__Exercise__: The word to find is "lime". Copy each line of the material that contains it.

__Collected data__:
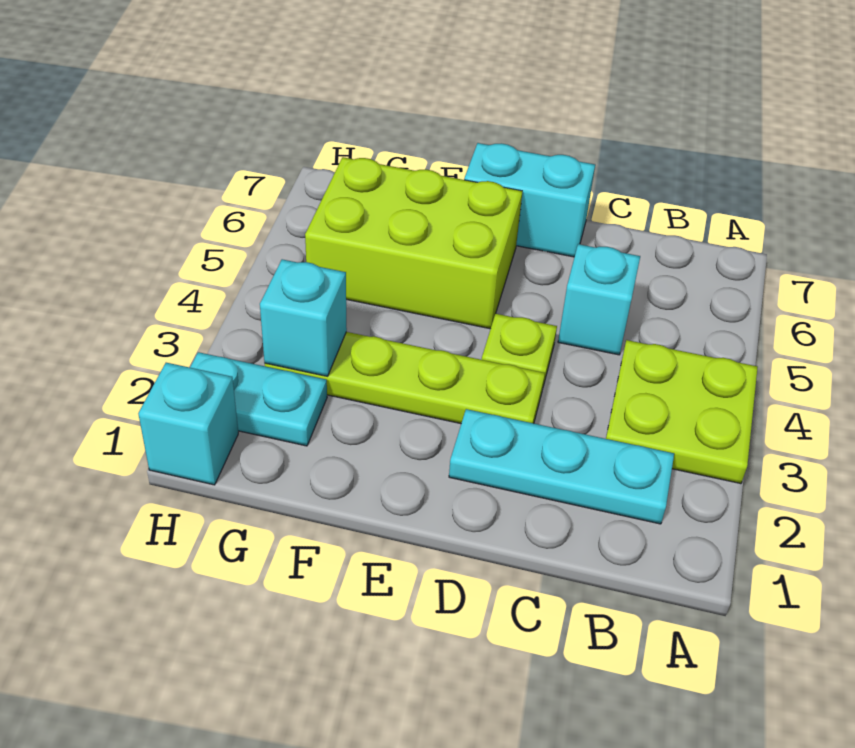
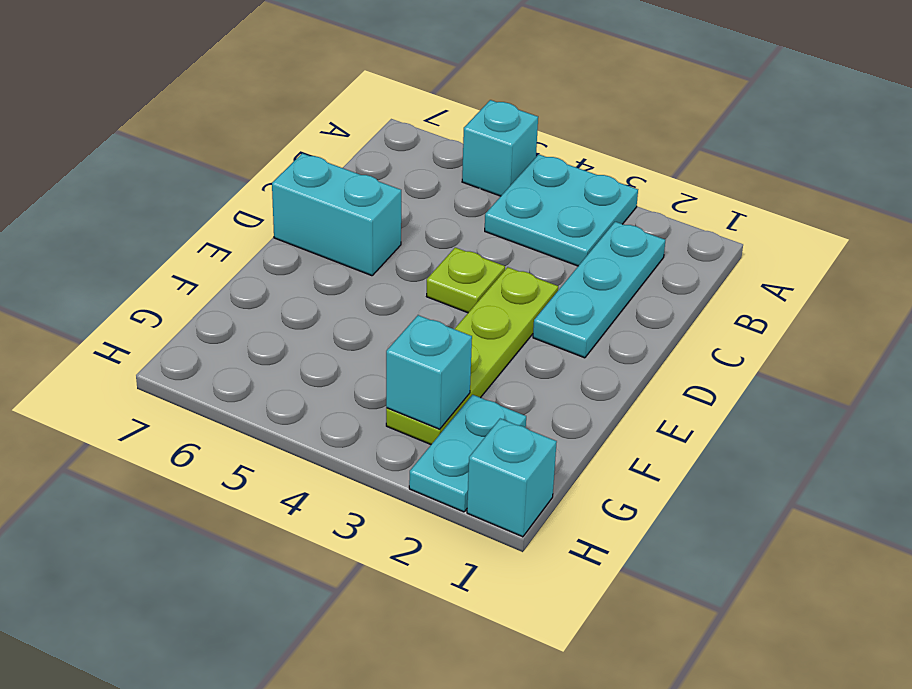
lime plate A3:B4 level 1 -> cyan plate A3:B4 level 1
cyan brick C5 level 1 -> cyan brick A5 level 1
cyan brick D7:E7 level 1 -> cyan brick D6:D7 level 1
lime brick E5:G6 level 1 -> none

__Solution to the exercise__:
lime plate A3:B4 level 1 -> cyan plate A3:B4 level 1
lime brick E5:G6 level 1 -> none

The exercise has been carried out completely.